WHAT YOU ARE ASKED TO DO: Can you copy, character for character, everything from the line containing "Trace every road" through the line containing "road 2 (secondary): [(78,511),(0,394)]", both lines included, and nothing else from the items below?

DATA TO PROCESS:
..............................

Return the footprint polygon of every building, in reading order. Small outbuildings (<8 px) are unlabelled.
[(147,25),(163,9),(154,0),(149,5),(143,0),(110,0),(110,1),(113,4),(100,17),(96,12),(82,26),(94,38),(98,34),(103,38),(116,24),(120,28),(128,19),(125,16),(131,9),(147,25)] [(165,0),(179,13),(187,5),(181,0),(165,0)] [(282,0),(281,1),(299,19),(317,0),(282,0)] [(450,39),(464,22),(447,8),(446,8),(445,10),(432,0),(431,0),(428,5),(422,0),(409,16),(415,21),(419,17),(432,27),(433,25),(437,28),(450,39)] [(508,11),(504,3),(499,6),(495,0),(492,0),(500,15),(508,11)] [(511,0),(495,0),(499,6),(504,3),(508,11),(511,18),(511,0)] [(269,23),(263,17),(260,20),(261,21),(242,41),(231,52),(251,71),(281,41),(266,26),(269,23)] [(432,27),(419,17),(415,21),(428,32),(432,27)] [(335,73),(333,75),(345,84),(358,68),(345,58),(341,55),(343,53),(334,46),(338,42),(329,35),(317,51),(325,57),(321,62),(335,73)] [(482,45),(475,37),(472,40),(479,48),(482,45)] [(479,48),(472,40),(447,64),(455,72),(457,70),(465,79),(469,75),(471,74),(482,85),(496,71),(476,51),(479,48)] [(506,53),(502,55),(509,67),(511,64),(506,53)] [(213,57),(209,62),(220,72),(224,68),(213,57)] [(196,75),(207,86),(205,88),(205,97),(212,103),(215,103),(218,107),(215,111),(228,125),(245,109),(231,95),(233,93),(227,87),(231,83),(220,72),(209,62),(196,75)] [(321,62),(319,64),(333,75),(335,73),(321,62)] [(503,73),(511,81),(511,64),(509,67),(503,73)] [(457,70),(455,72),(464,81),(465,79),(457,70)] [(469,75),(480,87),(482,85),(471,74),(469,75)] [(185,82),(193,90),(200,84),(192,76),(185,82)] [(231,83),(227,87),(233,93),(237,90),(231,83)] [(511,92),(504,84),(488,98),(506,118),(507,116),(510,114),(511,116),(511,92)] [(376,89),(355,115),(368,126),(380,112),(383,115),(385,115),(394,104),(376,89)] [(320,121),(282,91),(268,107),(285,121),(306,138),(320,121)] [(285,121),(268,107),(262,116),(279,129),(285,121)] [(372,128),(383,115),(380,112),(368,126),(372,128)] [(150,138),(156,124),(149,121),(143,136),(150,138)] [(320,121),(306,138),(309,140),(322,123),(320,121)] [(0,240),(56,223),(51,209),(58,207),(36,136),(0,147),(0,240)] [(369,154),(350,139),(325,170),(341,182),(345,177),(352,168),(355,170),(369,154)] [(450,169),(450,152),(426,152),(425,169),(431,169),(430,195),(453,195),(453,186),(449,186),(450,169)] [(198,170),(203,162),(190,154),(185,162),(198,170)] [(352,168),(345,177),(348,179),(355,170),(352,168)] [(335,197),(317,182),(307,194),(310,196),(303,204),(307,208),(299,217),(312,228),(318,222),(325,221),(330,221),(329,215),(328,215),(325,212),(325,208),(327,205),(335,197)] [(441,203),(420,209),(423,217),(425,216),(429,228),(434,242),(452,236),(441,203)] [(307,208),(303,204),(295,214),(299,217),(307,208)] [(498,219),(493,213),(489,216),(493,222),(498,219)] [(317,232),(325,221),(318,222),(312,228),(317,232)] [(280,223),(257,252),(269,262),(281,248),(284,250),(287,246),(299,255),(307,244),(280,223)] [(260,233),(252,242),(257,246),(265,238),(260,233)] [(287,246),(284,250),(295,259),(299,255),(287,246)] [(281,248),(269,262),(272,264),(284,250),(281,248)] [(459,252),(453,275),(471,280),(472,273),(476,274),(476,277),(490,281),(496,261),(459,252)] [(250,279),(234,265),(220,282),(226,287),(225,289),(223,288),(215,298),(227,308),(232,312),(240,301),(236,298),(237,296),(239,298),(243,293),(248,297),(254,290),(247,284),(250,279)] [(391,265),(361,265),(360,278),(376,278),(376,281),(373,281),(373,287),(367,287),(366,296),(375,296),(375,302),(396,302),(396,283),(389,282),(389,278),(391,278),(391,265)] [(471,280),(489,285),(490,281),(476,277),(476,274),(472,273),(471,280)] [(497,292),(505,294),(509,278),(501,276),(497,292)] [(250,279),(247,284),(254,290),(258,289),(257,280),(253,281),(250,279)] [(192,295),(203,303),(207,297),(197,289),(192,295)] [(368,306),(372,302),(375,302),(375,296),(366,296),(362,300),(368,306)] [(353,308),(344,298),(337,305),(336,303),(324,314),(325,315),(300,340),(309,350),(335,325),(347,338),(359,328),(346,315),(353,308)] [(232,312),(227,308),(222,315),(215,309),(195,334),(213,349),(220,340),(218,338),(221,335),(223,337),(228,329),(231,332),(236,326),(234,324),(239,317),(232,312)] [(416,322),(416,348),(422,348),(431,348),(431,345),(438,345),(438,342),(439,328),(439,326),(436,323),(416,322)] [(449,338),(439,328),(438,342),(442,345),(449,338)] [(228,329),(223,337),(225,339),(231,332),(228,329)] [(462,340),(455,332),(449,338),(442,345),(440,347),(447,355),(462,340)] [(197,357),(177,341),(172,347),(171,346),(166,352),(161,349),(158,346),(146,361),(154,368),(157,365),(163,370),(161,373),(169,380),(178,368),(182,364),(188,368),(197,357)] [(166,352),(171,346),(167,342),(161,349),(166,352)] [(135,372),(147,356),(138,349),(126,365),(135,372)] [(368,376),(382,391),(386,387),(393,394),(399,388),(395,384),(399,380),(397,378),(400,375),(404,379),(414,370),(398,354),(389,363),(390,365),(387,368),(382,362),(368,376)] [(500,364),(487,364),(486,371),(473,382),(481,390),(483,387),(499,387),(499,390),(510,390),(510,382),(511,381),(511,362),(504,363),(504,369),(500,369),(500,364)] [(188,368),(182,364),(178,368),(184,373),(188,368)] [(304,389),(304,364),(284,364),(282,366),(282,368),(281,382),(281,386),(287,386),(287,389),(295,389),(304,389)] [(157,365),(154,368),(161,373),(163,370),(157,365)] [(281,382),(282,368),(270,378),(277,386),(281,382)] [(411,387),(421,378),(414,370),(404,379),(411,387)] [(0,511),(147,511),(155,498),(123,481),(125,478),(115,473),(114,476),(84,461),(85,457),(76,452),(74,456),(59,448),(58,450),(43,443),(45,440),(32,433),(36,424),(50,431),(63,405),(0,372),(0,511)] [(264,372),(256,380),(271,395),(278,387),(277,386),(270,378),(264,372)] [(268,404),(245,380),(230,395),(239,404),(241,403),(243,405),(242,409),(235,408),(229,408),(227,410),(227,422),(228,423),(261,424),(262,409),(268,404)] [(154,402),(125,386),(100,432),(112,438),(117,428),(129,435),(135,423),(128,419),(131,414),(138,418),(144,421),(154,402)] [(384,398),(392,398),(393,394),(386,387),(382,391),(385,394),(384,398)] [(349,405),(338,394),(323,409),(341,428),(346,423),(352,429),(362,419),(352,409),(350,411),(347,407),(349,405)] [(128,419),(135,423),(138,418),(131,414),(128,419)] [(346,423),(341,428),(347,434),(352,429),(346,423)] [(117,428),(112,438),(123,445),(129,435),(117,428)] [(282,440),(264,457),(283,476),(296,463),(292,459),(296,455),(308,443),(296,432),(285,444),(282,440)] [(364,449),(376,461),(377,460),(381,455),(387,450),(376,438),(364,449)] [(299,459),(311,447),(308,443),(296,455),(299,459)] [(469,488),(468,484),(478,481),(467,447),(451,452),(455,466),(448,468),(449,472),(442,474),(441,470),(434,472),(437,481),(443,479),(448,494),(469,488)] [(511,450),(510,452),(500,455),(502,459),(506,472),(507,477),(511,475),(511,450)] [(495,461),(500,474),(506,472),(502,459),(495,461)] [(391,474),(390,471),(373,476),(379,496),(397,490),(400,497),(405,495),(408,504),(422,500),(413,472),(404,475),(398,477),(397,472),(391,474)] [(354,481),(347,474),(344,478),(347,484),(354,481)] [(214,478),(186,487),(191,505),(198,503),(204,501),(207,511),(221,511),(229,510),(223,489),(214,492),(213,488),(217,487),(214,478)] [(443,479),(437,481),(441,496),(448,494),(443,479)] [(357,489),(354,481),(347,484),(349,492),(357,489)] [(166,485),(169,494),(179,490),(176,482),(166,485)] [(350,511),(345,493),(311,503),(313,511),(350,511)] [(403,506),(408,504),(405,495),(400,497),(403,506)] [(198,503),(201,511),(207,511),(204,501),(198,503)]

..............................

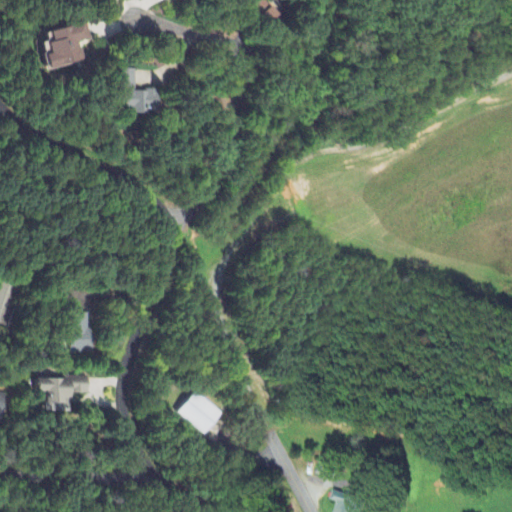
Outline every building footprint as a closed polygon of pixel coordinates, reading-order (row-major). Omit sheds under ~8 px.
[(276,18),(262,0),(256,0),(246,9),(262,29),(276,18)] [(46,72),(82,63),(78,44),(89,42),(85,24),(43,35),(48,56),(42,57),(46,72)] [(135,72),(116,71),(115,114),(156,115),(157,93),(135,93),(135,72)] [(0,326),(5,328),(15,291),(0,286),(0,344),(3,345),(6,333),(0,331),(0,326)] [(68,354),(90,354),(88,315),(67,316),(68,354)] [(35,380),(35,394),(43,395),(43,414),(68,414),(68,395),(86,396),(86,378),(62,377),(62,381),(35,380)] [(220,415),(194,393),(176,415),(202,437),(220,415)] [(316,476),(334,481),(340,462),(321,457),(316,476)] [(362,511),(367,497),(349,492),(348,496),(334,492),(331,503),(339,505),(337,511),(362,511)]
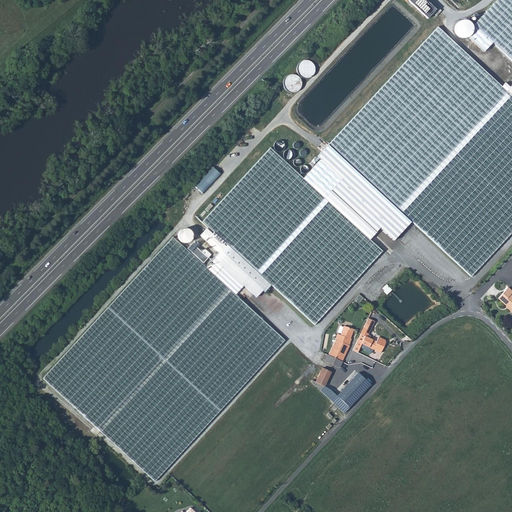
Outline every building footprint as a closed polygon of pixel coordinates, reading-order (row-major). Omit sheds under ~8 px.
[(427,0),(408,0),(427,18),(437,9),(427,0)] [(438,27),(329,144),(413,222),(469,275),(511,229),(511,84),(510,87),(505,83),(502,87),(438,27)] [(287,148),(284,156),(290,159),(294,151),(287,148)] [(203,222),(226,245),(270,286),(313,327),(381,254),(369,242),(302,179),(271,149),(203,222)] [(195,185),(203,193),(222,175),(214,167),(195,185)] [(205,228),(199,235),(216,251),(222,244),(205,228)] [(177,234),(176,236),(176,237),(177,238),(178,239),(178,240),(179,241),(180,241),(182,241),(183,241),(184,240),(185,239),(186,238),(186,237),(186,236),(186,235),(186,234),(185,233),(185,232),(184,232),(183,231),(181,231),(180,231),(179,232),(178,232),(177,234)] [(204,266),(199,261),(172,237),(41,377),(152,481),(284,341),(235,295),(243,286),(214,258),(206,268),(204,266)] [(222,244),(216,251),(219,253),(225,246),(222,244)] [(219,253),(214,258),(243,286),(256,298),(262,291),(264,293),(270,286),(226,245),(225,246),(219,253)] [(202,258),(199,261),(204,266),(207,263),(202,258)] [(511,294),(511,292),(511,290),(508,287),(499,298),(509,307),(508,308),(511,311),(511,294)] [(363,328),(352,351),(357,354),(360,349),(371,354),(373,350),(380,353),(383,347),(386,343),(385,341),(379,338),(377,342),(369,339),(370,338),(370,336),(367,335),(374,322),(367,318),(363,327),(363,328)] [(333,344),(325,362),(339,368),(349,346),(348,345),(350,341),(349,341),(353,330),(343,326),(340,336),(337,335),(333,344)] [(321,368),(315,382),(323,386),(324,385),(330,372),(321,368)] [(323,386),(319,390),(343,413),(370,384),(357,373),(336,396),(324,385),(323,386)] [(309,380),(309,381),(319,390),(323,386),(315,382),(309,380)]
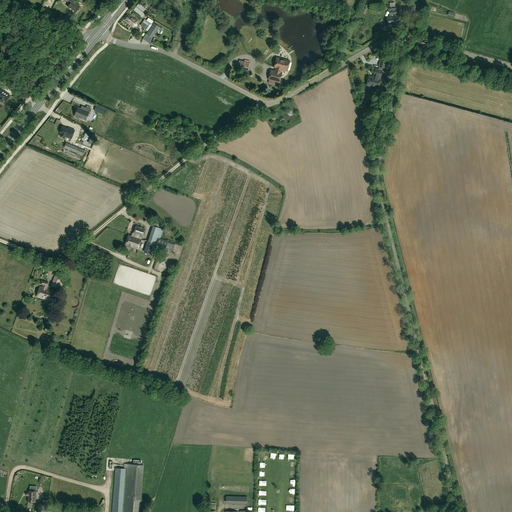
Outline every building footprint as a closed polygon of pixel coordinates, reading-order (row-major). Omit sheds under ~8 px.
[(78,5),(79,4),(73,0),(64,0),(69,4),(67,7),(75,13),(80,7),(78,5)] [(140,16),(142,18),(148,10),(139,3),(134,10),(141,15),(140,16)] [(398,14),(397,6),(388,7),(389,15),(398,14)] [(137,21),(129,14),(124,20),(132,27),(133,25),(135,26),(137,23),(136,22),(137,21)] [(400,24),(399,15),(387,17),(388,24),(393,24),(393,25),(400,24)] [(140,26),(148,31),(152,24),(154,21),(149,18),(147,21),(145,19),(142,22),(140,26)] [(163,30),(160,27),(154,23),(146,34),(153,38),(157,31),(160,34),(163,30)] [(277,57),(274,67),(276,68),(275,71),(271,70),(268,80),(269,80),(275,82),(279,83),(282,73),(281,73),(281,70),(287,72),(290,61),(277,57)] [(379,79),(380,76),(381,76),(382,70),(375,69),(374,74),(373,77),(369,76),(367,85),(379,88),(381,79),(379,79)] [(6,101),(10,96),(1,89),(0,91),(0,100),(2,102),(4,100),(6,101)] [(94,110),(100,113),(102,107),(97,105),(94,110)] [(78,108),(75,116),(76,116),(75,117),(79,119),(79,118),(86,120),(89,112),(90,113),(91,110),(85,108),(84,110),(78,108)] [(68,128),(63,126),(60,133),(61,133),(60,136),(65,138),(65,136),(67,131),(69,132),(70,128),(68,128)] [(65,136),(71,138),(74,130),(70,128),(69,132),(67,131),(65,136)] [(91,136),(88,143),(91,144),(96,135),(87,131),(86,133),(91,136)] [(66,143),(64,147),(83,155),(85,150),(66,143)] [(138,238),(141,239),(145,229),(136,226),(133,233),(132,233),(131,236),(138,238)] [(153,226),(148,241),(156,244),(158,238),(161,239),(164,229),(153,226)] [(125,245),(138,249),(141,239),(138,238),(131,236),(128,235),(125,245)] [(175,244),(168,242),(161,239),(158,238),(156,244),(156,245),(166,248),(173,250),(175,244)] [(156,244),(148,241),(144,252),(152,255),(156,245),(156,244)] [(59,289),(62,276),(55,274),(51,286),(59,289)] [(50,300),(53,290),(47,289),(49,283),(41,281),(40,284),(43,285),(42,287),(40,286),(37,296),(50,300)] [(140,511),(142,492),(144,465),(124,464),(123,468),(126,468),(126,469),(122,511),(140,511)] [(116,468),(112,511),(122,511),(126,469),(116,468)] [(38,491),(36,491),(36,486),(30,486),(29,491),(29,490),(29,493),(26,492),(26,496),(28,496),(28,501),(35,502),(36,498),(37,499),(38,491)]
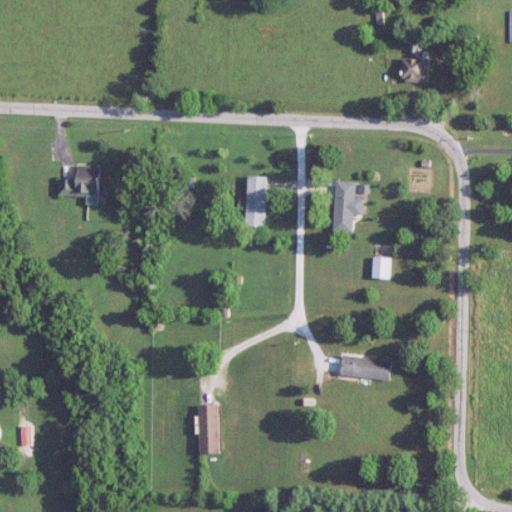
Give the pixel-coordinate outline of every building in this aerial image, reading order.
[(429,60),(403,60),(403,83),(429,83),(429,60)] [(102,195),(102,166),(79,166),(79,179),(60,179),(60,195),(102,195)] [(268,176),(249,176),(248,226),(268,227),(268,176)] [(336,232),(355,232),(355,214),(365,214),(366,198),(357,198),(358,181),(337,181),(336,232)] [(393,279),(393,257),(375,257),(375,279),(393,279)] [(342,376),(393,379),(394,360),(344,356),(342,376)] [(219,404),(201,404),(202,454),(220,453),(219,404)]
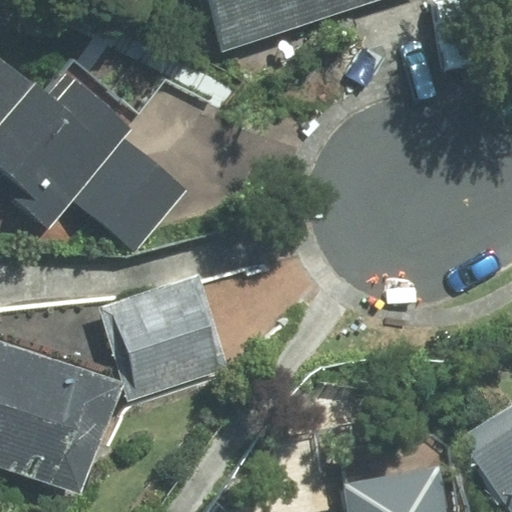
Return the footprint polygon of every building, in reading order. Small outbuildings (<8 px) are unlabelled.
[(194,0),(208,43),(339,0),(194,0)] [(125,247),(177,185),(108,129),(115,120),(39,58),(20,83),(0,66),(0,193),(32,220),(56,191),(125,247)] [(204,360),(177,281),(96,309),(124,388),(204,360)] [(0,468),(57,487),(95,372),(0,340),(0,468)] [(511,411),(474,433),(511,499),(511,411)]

..............................

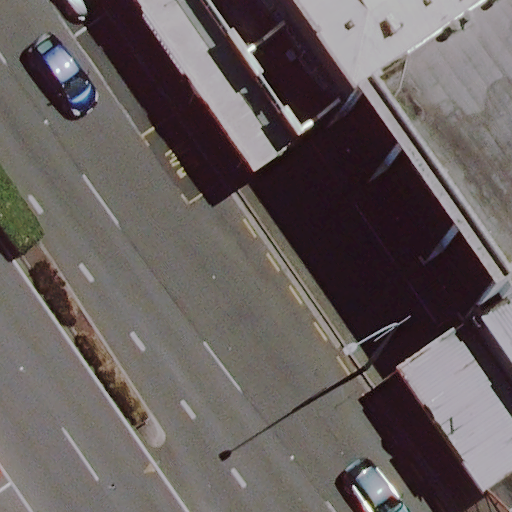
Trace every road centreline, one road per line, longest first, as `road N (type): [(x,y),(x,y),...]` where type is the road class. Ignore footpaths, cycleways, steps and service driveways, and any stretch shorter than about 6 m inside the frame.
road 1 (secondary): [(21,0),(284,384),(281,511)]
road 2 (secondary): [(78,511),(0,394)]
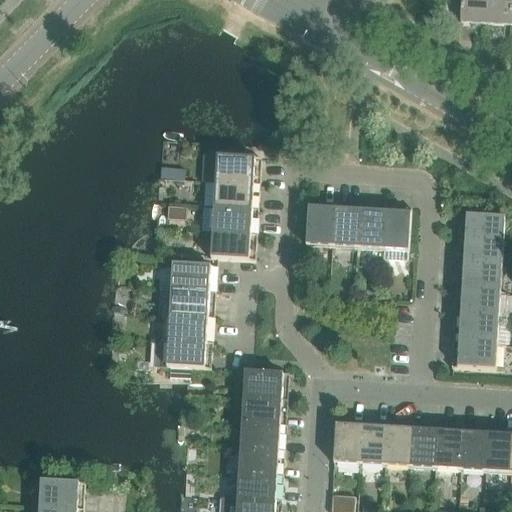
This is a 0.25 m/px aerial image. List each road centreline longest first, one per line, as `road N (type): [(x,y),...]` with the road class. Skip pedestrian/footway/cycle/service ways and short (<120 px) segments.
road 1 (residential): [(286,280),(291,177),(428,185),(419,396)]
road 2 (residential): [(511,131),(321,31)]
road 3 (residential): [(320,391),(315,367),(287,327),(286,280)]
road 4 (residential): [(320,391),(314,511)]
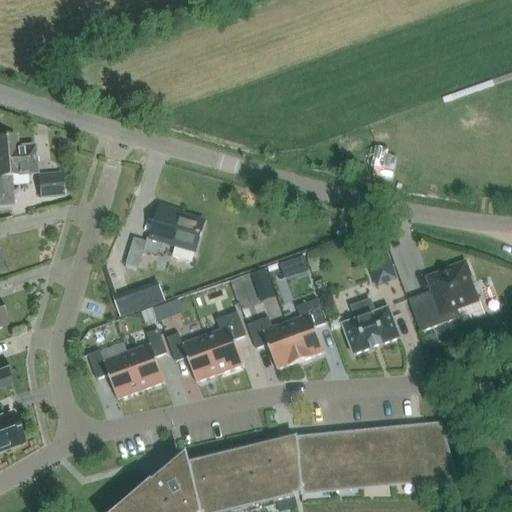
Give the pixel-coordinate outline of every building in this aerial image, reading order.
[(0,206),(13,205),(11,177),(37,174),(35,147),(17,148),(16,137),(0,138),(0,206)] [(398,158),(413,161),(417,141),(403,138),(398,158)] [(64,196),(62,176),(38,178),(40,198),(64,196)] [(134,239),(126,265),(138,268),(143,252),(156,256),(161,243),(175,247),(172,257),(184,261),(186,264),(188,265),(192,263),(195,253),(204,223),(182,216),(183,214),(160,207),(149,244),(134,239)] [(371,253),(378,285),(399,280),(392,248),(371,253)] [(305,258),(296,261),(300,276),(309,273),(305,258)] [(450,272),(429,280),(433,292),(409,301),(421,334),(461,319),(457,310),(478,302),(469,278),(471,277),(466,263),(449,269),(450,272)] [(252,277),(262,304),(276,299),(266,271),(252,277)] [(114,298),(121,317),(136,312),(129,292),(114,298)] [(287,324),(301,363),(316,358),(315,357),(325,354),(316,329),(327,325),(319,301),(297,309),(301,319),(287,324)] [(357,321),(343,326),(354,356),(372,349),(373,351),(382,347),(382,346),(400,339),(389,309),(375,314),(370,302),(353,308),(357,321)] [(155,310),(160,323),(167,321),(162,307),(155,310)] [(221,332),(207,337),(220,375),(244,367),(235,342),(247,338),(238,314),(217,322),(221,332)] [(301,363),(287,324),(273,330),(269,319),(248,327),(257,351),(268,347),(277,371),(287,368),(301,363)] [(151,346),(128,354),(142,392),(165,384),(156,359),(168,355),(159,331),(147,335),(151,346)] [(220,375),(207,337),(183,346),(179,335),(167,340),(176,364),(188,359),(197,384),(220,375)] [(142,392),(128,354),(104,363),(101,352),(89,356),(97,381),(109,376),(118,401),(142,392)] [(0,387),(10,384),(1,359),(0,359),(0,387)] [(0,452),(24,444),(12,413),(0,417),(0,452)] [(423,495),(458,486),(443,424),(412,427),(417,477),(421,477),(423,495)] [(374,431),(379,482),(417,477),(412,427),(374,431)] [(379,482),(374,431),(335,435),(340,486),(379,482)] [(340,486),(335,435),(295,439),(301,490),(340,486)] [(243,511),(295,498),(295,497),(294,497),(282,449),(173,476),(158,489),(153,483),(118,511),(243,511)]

..............................

OUTPUT OF THE TASK:
Trace every road centreline, one road per line, longest first, as `road N (type): [(x,y),(x,y),...]` where type is the road class. Ignore footpaths, cycleways, steps and service driveways, and any stretch shorter than about 6 m inside the frame.
road 1 (secondary): [(21,0),(284,384),(281,511)]
road 2 (secondary): [(78,511),(0,394)]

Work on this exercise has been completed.